*** Opening of Excerpted records ***

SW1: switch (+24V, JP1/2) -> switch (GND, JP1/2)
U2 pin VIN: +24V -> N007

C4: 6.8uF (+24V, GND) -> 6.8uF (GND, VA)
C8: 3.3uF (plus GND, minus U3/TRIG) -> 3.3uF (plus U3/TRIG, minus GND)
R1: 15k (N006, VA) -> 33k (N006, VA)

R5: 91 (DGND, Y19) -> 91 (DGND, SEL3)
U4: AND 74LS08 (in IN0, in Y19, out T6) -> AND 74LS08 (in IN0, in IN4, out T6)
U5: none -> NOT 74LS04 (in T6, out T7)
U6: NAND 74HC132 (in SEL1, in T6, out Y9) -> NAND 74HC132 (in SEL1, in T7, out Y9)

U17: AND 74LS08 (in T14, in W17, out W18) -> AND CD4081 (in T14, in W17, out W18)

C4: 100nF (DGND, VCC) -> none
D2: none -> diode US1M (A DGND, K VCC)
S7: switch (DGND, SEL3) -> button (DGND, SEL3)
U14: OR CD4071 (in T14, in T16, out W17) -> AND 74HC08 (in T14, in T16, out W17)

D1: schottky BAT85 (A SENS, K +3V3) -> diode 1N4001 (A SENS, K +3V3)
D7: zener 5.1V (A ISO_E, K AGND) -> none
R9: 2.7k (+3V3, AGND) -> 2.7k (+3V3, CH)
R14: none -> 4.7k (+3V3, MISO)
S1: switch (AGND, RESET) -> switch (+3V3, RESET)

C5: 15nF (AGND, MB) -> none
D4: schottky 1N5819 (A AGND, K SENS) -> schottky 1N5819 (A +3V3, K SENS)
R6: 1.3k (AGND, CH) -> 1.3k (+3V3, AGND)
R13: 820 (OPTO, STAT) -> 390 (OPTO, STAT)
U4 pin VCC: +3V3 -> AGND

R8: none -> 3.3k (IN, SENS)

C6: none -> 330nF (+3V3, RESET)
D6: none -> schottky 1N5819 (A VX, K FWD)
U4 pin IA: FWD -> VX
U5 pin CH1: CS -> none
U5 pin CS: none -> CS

*** Close of Excerpted records ***

§ Exercise details
Each entry needs to be copied out exactly.

§ Answer area
SW1: switch (+24V, JP1/2) -> switch (GND, JP1/2)
U2 pin VIN: +24V -> N007

C4: 6.8uF (+24V, GND) -> 6.8uF (GND, VA)
C8: 3.3uF (plus GND, minus U3/TRIG) -> 3.3uF (plus U3/TRIG, minus GND)
R1: 15k (N006, VA) -> 33k (N006, VA)

R5: 91 (DGND, Y19) -> 91 (DGND, SEL3)
U4: AND 74LS08 (in IN0, in Y19, out T6) -> AND 74LS08 (in IN0, in IN4, out T6)
U5: none -> NOT 74LS04 (in T6, out T7)
U6: NAND 74HC132 (in SEL1, in T6, out Y9) -> NAND 74HC132 (in SEL1, in T7, out Y9)

U17: AND 74LS08 (in T14, in W17, out W18) -> AND CD4081 (in T14, in W17, out W18)

C4: 100nF (DGND, VCC) -> none
D2: none -> diode US1M (A DGND, K VCC)
S7: switch (DGND, SEL3) -> button (DGND, SEL3)
U14: OR CD4071 (in T14, in T16, out W17) -> AND 74HC08 (in T14, in T16, out W17)

D1: schottky BAT85 (A SENS, K +3V3) -> diode 1N4001 (A SENS, K +3V3)
D7: zener 5.1V (A ISO_E, K AGND) -> none
R9: 2.7k (+3V3, AGND) -> 2.7k (+3V3, CH)
R14: none -> 4.7k (+3V3, MISO)
S1: switch (AGND, RESET) -> switch (+3V3, RESET)

C5: 15nF (AGND, MB) -> none
D4: schottky 1N5819 (A AGND, K SENS) -> schottky 1N5819 (A +3V3, K SENS)
R6: 1.3k (AGND, CH) -> 1.3k (+3V3, AGND)
R13: 820 (OPTO, STAT) -> 390 (OPTO, STAT)
U4 pin VCC: +3V3 -> AGND

R8: none -> 3.3k (IN, SENS)

C6: none -> 330nF (+3V3, RESET)
D6: none -> schottky 1N5819 (A VX, K FWD)
U4 pin IA: FWD -> VX
U5 pin CH1: CS -> none
U5 pin CS: none -> CS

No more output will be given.